» **Supplied data**:
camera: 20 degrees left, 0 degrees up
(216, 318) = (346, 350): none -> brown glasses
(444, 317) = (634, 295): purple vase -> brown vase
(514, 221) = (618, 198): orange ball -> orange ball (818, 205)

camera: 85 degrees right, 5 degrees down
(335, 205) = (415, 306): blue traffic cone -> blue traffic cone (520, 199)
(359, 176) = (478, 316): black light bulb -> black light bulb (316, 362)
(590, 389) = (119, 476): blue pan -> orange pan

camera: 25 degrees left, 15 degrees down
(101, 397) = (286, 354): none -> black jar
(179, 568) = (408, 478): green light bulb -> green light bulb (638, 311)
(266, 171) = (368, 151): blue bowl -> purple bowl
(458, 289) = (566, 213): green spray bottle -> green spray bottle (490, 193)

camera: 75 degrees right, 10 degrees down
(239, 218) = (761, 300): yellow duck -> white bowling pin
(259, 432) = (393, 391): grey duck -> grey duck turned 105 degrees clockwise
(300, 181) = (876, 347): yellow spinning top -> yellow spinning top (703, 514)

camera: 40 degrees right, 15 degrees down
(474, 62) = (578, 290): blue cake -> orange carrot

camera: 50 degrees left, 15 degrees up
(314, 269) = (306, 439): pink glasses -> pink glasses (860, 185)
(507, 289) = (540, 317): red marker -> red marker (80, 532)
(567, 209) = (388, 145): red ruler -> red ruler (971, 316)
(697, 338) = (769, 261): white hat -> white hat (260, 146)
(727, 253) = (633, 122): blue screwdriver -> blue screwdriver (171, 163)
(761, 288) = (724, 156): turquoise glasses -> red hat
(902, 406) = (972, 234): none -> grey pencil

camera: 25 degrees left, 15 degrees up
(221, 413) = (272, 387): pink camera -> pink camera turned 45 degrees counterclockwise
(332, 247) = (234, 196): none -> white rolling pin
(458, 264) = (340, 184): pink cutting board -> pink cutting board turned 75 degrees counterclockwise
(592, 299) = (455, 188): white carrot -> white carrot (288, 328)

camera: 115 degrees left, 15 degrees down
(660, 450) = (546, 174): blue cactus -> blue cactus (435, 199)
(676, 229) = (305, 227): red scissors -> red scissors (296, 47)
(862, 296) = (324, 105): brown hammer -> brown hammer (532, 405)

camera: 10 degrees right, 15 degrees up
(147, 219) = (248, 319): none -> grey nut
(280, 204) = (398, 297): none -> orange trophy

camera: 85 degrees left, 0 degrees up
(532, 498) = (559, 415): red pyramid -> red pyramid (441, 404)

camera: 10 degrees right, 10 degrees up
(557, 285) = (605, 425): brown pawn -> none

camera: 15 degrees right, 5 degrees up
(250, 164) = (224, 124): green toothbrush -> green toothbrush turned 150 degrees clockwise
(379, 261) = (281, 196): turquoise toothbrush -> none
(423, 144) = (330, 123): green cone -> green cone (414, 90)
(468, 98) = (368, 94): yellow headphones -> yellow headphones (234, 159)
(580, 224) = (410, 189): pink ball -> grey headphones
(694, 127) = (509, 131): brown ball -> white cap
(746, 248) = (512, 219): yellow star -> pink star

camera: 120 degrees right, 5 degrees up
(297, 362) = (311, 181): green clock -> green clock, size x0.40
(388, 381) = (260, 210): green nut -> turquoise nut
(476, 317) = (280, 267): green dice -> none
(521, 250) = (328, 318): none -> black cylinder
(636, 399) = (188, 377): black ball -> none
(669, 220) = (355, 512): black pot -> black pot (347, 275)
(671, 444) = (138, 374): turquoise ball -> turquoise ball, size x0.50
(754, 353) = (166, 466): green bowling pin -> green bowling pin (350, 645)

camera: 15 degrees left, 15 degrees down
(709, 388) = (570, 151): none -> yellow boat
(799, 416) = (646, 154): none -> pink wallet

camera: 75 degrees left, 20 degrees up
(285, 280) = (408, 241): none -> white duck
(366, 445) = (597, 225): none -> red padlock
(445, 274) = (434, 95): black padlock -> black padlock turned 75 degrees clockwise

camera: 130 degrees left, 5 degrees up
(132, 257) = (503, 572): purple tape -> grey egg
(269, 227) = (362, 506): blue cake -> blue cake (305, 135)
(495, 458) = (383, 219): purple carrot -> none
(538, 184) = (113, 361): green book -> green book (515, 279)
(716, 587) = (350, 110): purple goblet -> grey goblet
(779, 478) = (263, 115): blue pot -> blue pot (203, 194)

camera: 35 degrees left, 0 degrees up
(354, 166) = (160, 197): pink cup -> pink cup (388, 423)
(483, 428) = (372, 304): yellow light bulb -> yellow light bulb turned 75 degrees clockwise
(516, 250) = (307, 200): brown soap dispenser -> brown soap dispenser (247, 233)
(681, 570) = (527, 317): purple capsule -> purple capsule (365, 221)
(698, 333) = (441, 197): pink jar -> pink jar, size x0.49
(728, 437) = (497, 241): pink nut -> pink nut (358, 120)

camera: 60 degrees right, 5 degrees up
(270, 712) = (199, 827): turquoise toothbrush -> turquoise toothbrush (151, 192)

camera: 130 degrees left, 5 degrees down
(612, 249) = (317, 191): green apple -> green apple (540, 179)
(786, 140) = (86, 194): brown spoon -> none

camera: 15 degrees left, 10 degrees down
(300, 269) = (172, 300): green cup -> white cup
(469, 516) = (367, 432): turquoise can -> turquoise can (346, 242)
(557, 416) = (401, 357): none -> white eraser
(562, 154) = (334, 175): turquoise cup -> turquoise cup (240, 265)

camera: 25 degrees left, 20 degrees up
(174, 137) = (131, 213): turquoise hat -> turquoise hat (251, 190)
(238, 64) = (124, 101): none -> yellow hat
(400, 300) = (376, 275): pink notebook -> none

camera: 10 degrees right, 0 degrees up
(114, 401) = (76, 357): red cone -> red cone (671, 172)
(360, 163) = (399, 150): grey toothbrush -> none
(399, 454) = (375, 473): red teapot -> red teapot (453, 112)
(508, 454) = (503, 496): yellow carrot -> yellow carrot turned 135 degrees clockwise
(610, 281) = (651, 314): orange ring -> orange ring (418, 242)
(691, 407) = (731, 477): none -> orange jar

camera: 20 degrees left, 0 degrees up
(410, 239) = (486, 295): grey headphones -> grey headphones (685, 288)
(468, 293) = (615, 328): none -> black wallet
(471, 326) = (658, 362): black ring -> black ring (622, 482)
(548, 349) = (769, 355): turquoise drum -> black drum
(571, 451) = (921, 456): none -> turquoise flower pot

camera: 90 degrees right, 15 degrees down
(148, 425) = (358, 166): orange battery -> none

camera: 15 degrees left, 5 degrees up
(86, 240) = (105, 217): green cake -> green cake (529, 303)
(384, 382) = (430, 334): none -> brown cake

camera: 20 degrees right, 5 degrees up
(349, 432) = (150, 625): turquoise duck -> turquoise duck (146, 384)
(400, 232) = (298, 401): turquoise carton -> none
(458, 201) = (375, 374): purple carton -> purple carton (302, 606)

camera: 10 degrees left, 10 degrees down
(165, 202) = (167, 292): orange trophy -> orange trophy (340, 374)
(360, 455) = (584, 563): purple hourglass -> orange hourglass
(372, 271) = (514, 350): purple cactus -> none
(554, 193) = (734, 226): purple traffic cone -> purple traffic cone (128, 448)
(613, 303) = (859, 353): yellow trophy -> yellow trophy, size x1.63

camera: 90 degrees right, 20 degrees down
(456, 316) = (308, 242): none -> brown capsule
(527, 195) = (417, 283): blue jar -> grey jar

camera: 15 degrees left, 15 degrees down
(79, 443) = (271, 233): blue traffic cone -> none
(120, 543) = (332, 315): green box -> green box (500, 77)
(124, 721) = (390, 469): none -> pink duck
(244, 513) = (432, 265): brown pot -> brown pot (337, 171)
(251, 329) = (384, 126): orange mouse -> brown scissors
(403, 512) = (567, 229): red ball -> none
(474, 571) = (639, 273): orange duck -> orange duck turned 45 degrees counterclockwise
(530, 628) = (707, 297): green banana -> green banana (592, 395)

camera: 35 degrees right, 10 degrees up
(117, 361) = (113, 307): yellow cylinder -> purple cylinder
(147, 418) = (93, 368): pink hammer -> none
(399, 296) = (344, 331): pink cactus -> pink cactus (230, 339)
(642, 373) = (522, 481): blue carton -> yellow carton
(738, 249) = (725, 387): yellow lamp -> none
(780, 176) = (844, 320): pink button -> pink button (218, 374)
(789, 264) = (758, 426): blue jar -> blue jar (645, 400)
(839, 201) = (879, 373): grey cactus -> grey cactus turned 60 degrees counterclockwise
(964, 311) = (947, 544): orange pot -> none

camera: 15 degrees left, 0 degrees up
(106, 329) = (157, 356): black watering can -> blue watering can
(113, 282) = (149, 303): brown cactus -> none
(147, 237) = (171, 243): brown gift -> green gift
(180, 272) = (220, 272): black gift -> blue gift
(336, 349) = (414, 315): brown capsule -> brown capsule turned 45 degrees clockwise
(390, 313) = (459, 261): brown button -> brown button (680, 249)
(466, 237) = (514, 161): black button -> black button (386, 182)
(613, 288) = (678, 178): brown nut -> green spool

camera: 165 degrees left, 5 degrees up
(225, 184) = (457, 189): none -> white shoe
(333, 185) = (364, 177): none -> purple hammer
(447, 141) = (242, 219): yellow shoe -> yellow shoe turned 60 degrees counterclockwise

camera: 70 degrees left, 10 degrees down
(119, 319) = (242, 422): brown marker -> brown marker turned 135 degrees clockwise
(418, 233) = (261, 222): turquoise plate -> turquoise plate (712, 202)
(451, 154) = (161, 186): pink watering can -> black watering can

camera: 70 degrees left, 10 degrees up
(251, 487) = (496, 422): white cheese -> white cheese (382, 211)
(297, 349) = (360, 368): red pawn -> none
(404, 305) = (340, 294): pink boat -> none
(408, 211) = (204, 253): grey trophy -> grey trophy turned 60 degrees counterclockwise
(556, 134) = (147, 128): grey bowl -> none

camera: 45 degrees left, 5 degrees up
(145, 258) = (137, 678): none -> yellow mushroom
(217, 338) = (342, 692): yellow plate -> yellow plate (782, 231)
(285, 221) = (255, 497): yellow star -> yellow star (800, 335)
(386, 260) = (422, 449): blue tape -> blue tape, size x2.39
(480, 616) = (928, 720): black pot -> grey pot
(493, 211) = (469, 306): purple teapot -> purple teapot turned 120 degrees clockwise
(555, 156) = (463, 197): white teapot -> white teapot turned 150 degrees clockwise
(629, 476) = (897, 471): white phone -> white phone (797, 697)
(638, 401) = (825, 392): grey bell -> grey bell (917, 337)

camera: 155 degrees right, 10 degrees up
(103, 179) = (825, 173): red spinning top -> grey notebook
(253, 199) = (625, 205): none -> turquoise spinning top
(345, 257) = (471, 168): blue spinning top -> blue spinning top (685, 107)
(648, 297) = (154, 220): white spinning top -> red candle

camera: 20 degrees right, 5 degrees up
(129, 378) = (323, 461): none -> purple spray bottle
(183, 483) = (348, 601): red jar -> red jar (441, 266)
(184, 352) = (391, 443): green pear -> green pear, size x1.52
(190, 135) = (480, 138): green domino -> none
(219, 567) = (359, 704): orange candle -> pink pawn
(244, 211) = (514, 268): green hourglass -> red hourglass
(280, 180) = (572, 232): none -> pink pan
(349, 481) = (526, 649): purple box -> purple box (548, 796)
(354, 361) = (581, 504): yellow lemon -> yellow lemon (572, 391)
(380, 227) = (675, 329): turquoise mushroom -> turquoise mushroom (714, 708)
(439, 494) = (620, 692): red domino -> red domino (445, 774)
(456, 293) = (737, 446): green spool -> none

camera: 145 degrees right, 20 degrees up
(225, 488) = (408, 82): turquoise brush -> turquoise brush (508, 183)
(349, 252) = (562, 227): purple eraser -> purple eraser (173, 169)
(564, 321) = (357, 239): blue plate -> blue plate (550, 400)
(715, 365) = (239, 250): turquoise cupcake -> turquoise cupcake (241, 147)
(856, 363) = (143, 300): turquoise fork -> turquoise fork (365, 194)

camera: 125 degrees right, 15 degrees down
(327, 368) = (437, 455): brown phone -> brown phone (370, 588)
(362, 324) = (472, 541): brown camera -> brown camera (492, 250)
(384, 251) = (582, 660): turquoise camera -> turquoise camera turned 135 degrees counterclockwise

» **Task to carry out**: What is asked for is an exact copy of the lines above from the one containing "(439, 494) = (620, 692): red" through the one containing "(349, 252) = (562, 227): purple", and only those.

» **Output below**:
(439, 494) = (620, 692): red domino -> red domino (445, 774)
(456, 293) = (737, 446): green spool -> none

camera: 145 degrees right, 20 degrees up
(225, 488) = (408, 82): turquoise brush -> turquoise brush (508, 183)
(349, 252) = (562, 227): purple eraser -> purple eraser (173, 169)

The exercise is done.